====== Task data ======
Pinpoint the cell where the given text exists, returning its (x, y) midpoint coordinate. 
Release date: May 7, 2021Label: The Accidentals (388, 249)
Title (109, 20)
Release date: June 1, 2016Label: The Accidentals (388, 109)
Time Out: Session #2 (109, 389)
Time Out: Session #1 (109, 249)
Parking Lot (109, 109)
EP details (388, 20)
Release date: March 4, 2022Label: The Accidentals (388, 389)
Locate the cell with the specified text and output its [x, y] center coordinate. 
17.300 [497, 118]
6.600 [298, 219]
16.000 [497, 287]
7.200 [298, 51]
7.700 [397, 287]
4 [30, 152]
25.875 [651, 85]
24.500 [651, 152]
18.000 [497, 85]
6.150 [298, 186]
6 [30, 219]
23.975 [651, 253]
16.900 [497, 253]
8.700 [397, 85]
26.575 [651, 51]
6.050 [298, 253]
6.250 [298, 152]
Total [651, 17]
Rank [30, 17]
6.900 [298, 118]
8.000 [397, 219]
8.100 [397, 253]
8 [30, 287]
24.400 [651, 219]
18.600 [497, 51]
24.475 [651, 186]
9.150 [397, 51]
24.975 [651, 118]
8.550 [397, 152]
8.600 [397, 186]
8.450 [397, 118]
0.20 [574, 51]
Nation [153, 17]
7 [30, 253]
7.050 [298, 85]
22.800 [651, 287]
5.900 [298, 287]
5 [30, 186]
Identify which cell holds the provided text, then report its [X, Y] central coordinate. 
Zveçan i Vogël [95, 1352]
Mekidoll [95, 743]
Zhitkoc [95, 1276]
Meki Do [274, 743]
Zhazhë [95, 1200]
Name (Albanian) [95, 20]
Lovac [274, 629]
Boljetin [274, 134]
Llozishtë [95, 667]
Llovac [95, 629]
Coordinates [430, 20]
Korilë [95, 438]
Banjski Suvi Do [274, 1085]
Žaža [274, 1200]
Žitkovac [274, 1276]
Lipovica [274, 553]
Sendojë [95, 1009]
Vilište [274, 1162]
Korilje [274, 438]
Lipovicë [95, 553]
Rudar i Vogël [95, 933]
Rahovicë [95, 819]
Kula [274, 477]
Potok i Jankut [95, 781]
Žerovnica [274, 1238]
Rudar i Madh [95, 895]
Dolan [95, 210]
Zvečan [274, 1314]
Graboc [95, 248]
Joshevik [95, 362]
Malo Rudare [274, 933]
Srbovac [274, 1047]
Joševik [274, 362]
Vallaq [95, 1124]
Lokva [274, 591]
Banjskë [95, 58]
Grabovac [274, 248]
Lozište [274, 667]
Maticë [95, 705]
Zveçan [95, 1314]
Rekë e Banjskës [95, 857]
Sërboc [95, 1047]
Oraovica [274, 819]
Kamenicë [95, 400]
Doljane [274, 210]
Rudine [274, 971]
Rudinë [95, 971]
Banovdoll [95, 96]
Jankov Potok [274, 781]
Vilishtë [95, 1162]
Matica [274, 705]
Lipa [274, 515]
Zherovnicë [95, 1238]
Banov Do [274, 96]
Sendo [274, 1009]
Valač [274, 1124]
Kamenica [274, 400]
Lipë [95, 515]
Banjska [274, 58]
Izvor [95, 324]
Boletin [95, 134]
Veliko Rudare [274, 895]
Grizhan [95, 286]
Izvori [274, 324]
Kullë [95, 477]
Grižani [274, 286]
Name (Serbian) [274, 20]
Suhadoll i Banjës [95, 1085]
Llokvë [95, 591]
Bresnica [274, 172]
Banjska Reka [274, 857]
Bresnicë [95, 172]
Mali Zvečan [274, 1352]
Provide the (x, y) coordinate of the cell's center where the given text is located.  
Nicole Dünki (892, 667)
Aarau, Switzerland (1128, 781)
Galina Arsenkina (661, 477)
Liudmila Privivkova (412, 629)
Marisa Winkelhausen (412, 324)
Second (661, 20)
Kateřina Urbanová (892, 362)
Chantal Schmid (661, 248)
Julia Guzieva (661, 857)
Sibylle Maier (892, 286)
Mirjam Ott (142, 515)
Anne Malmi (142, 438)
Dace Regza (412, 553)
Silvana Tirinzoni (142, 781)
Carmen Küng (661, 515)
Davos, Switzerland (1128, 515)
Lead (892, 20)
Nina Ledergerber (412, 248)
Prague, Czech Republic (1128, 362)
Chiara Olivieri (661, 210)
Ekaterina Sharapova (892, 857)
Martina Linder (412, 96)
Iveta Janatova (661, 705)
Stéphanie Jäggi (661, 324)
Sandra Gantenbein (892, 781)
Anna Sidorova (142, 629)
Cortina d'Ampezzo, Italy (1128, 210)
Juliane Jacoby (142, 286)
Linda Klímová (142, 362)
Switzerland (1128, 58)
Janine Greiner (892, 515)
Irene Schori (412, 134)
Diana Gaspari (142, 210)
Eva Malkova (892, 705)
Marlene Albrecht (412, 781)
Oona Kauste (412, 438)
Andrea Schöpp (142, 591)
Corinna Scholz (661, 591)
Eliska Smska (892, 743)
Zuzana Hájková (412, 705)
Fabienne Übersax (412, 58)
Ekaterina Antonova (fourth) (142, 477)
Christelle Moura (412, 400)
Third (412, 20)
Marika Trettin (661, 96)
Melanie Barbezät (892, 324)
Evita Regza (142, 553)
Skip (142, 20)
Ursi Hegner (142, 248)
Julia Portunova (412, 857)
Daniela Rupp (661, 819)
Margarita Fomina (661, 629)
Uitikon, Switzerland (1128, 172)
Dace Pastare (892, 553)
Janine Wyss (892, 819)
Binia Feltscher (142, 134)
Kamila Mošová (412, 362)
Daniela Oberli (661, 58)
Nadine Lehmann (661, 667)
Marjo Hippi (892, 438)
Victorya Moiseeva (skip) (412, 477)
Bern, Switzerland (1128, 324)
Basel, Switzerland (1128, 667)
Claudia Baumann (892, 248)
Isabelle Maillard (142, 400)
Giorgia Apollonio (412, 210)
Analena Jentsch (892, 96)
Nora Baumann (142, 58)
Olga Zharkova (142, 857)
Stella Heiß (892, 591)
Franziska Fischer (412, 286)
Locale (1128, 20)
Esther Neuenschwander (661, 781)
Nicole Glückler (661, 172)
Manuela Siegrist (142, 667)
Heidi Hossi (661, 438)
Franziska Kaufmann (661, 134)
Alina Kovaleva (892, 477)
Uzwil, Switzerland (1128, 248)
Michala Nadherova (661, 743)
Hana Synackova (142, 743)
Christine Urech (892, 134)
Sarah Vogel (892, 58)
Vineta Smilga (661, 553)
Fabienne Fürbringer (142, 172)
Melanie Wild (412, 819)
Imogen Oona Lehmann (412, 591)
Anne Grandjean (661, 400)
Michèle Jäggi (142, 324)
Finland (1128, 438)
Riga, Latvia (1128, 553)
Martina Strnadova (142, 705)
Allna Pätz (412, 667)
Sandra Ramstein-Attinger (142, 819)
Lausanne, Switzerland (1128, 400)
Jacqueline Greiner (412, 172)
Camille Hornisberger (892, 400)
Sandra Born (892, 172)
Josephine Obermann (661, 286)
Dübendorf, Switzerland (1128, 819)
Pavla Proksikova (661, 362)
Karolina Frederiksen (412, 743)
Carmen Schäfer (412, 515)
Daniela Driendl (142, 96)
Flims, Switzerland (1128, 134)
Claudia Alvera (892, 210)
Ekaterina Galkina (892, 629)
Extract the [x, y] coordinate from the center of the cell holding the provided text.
======
• _Written task_: Quote the material verbatim from its first line up to and including the line that contains "Identify which cell".

• _Exercise result_:
Pinpoint the cell where the given text exists, returning its (x, y) midpoint coordinate. 
Release date: May 7, 2021Label: The Accidentals (388, 249)
Title (109, 20)
Release date: June 1, 2016Label: The Accidentals (388, 109)
Time Out: Session #2 (109, 389)
Time Out: Session #1 (109, 249)
Parking Lot (109, 109)
EP details (388, 20)
Release date: March 4, 2022Label: The Accidentals (388, 389)
Locate the cell with the specified text and output its [x, y] center coordinate. 
17.300 [497, 118]
6.600 [298, 219]
16.000 [497, 287]
7.200 [298, 51]
7.700 [397, 287]
4 [30, 152]
25.875 [651, 85]
24.500 [651, 152]
18.000 [497, 85]
6.150 [298, 186]
6 [30, 219]
23.975 [651, 253]
16.900 [497, 253]
8.700 [397, 85]
26.575 [651, 51]
6.050 [298, 253]
6.250 [298, 152]
Total [651, 17]
Rank [30, 17]
6.900 [298, 118]
8.000 [397, 219]
8.100 [397, 253]
8 [30, 287]
24.400 [651, 219]
18.600 [497, 51]
24.475 [651, 186]
9.150 [397, 51]
24.975 [651, 118]
8.550 [397, 152]
8.600 [397, 186]
8.450 [397, 118]
0.20 [574, 51]
Nation [153, 17]
7 [30, 253]
7.050 [298, 85]
22.800 [651, 287]
5.900 [298, 287]
5 [30, 186]
Identify which cell holds the provided text, then report its [X, Y] central coordinate. 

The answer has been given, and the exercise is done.